Given instruction: Could you repeat every one of the following rows word for word, with nothing changed?

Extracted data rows

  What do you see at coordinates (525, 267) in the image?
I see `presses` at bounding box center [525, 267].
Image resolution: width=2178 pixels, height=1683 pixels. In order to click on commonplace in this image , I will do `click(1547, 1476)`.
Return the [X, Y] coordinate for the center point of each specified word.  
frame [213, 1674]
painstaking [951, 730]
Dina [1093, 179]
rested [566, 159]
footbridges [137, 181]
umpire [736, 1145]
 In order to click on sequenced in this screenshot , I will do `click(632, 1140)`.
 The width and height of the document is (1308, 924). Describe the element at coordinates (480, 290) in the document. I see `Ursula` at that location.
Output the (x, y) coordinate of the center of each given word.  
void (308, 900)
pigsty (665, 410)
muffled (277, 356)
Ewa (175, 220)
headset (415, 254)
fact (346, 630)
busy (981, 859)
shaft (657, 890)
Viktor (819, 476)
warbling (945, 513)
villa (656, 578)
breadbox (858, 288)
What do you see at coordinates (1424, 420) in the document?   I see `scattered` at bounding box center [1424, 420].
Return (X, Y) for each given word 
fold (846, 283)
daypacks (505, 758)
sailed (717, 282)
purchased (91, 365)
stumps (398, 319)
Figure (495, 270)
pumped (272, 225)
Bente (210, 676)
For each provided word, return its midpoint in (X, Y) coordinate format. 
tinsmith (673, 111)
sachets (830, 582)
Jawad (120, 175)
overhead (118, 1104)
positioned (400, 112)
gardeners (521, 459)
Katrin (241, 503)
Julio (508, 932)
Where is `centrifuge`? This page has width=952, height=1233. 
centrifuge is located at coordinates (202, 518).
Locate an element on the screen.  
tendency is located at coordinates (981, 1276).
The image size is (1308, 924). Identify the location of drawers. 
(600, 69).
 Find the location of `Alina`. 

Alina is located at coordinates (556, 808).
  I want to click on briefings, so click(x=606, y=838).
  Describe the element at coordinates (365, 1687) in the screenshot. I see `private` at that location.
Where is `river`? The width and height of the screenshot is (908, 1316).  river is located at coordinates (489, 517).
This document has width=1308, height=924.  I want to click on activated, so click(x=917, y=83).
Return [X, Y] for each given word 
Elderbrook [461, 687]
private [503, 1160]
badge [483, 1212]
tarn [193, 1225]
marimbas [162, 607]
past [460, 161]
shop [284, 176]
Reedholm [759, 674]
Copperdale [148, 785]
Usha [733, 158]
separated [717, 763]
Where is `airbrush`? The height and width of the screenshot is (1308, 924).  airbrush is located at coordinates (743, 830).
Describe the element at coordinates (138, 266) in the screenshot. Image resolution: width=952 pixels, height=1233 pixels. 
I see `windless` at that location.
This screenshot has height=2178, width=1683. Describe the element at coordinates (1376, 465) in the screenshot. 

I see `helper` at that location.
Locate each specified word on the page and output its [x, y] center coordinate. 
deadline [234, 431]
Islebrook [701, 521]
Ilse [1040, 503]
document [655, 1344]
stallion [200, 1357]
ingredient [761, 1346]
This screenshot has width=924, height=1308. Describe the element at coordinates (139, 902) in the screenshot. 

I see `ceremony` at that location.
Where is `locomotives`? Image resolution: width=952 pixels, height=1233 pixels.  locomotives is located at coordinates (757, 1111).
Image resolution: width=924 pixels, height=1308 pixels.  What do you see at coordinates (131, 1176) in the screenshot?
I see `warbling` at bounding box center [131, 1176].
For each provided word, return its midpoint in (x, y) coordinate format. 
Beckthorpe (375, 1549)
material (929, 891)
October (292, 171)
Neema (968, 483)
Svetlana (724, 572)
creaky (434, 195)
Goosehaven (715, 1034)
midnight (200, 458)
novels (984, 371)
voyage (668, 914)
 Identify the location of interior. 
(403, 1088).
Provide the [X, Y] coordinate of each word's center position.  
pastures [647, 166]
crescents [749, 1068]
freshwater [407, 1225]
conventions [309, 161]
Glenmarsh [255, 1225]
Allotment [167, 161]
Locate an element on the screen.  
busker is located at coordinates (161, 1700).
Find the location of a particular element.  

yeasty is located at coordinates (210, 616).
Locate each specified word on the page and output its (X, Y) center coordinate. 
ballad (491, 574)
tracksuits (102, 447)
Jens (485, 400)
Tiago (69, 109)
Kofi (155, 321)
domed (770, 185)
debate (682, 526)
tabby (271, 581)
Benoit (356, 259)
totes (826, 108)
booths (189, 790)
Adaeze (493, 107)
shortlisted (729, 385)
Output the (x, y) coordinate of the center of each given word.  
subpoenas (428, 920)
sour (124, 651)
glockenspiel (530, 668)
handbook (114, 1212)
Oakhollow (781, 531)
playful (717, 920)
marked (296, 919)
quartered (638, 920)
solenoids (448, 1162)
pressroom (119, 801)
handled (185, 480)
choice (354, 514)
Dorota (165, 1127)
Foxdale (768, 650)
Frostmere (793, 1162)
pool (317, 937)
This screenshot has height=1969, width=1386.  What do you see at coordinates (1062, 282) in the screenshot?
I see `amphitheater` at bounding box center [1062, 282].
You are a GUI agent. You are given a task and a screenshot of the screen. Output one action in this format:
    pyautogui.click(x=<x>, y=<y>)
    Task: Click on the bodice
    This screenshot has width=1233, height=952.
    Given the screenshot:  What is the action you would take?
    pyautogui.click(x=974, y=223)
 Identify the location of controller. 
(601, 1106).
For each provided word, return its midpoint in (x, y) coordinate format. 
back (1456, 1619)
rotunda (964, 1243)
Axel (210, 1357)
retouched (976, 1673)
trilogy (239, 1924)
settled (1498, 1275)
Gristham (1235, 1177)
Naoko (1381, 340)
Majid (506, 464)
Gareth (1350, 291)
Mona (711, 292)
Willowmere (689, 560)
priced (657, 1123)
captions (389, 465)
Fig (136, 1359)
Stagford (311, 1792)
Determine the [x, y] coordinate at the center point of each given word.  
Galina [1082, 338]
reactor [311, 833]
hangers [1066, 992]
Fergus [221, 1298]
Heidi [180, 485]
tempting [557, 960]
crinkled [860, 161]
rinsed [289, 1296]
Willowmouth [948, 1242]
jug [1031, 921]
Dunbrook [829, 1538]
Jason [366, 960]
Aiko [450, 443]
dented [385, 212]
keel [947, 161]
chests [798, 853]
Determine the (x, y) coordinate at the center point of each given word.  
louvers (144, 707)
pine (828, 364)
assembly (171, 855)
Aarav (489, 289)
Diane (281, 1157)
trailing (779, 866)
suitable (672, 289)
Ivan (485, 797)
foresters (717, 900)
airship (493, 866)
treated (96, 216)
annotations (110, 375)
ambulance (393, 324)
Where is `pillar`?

Solution to this task:
  What do you see at coordinates (525, 267) in the image?
I see `presses` at bounding box center [525, 267].
Image resolution: width=2178 pixels, height=1683 pixels. In order to click on commonplace in this image , I will do `click(1547, 1476)`.
Return the [X, Y] coordinate for the center point of each specified word.  
frame [213, 1674]
painstaking [951, 730]
Dina [1093, 179]
rested [566, 159]
footbridges [137, 181]
umpire [736, 1145]
 In order to click on sequenced in this screenshot , I will do `click(632, 1140)`.
 The width and height of the document is (1308, 924). Describe the element at coordinates (480, 290) in the document. I see `Ursula` at that location.
Output the (x, y) coordinate of the center of each given word.  
void (308, 900)
pigsty (665, 410)
muffled (277, 356)
Ewa (175, 220)
headset (415, 254)
fact (346, 630)
busy (981, 859)
shaft (657, 890)
Viktor (819, 476)
warbling (945, 513)
villa (656, 578)
breadbox (858, 288)
What do you see at coordinates (1424, 420) in the document?   I see `scattered` at bounding box center [1424, 420].
Return (X, Y) for each given word 
fold (846, 283)
daypacks (505, 758)
sailed (717, 282)
purchased (91, 365)
stumps (398, 319)
Figure (495, 270)
pumped (272, 225)
Bente (210, 676)
For each provided word, return its midpoint in (X, Y) coordinate format. 
tinsmith (673, 111)
sachets (830, 582)
Jawad (120, 175)
overhead (118, 1104)
positioned (400, 112)
gardeners (521, 459)
Katrin (241, 503)
Julio (508, 932)
Where is `centrifuge`? This page has width=952, height=1233. 
centrifuge is located at coordinates (202, 518).
Locate an element on the screen.  
tendency is located at coordinates (981, 1276).
The image size is (1308, 924). Identify the location of drawers. 
(600, 69).
 Find the location of `Alina`. 

Alina is located at coordinates (556, 808).
  I want to click on briefings, so click(x=606, y=838).
  Describe the element at coordinates (365, 1687) in the screenshot. I see `private` at that location.
Where is `river`? The width and height of the screenshot is (908, 1316).  river is located at coordinates (489, 517).
This document has width=1308, height=924.  I want to click on activated, so click(x=917, y=83).
Return [X, Y] for each given word 
Elderbrook [461, 687]
private [503, 1160]
badge [483, 1212]
tarn [193, 1225]
marimbas [162, 607]
past [460, 161]
shop [284, 176]
Reedholm [759, 674]
Copperdale [148, 785]
Usha [733, 158]
separated [717, 763]
Where is `airbrush`? The height and width of the screenshot is (1308, 924).  airbrush is located at coordinates (743, 830).
Describe the element at coordinates (138, 266) in the screenshot. Image resolution: width=952 pixels, height=1233 pixels. 
I see `windless` at that location.
This screenshot has height=2178, width=1683. Describe the element at coordinates (1376, 465) in the screenshot. 

I see `helper` at that location.
Locate each specified word on the page and output its [x, y] center coordinate. 
deadline [234, 431]
Islebrook [701, 521]
Ilse [1040, 503]
document [655, 1344]
stallion [200, 1357]
ingredient [761, 1346]
This screenshot has width=924, height=1308. Describe the element at coordinates (139, 902) in the screenshot. 

I see `ceremony` at that location.
Where is `locomotives`? Image resolution: width=952 pixels, height=1233 pixels.  locomotives is located at coordinates (757, 1111).
Image resolution: width=924 pixels, height=1308 pixels.  What do you see at coordinates (131, 1176) in the screenshot?
I see `warbling` at bounding box center [131, 1176].
For each provided word, return its midpoint in (x, y) coordinate format. 
Beckthorpe (375, 1549)
material (929, 891)
October (292, 171)
Neema (968, 483)
Svetlana (724, 572)
creaky (434, 195)
Goosehaven (715, 1034)
midnight (200, 458)
novels (984, 371)
voyage (668, 914)
 Identify the location of interior. 
(403, 1088).
Provide the [X, Y] coordinate of each word's center position.  
pastures [647, 166]
crescents [749, 1068]
freshwater [407, 1225]
conventions [309, 161]
Glenmarsh [255, 1225]
Allotment [167, 161]
Locate an element on the screen.  
busker is located at coordinates (161, 1700).
Find the location of a particular element.  

yeasty is located at coordinates (210, 616).
Locate each specified word on the page and output its (X, Y) center coordinate. 
ballad (491, 574)
tracksuits (102, 447)
Jens (485, 400)
Tiago (69, 109)
Kofi (155, 321)
domed (770, 185)
debate (682, 526)
tabby (271, 581)
Benoit (356, 259)
totes (826, 108)
booths (189, 790)
Adaeze (493, 107)
shortlisted (729, 385)
Output the (x, y) coordinate of the center of each given word.  
subpoenas (428, 920)
sour (124, 651)
glockenspiel (530, 668)
handbook (114, 1212)
Oakhollow (781, 531)
playful (717, 920)
marked (296, 919)
quartered (638, 920)
solenoids (448, 1162)
pressroom (119, 801)
handled (185, 480)
choice (354, 514)
Dorota (165, 1127)
Foxdale (768, 650)
Frostmere (793, 1162)
pool (317, 937)
This screenshot has height=1969, width=1386.  What do you see at coordinates (1062, 282) in the screenshot?
I see `amphitheater` at bounding box center [1062, 282].
You are a GUI agent. You are given a task and a screenshot of the screen. Output one action in this format:
    pyautogui.click(x=<x>, y=<y>)
    Task: Click on the bodice
    This screenshot has width=1233, height=952.
    Given the screenshot:  What is the action you would take?
    pyautogui.click(x=974, y=223)
 Identify the location of controller. 
(601, 1106).
For each provided word, return its midpoint in (x, y) coordinate format. 
back (1456, 1619)
rotunda (964, 1243)
Axel (210, 1357)
retouched (976, 1673)
trilogy (239, 1924)
settled (1498, 1275)
Gristham (1235, 1177)
Naoko (1381, 340)
Majid (506, 464)
Gareth (1350, 291)
Mona (711, 292)
Willowmere (689, 560)
priced (657, 1123)
captions (389, 465)
Fig (136, 1359)
Stagford (311, 1792)
Determine the [x, y] coordinate at the center point of each given word.  
Galina [1082, 338]
reactor [311, 833]
hangers [1066, 992]
Fergus [221, 1298]
Heidi [180, 485]
tempting [557, 960]
crinkled [860, 161]
rinsed [289, 1296]
Willowmouth [948, 1242]
jug [1031, 921]
Dunbrook [829, 1538]
Jason [366, 960]
Aiko [450, 443]
dented [385, 212]
keel [947, 161]
chests [798, 853]
Determine the (x, y) coordinate at the center point of each given word.  
louvers (144, 707)
pine (828, 364)
assembly (171, 855)
Aarav (489, 289)
Diane (281, 1157)
trailing (779, 866)
suitable (672, 289)
Ivan (485, 797)
foresters (717, 900)
airship (493, 866)
treated (96, 216)
annotations (110, 375)
ambulance (393, 324)
Where is `pillar`?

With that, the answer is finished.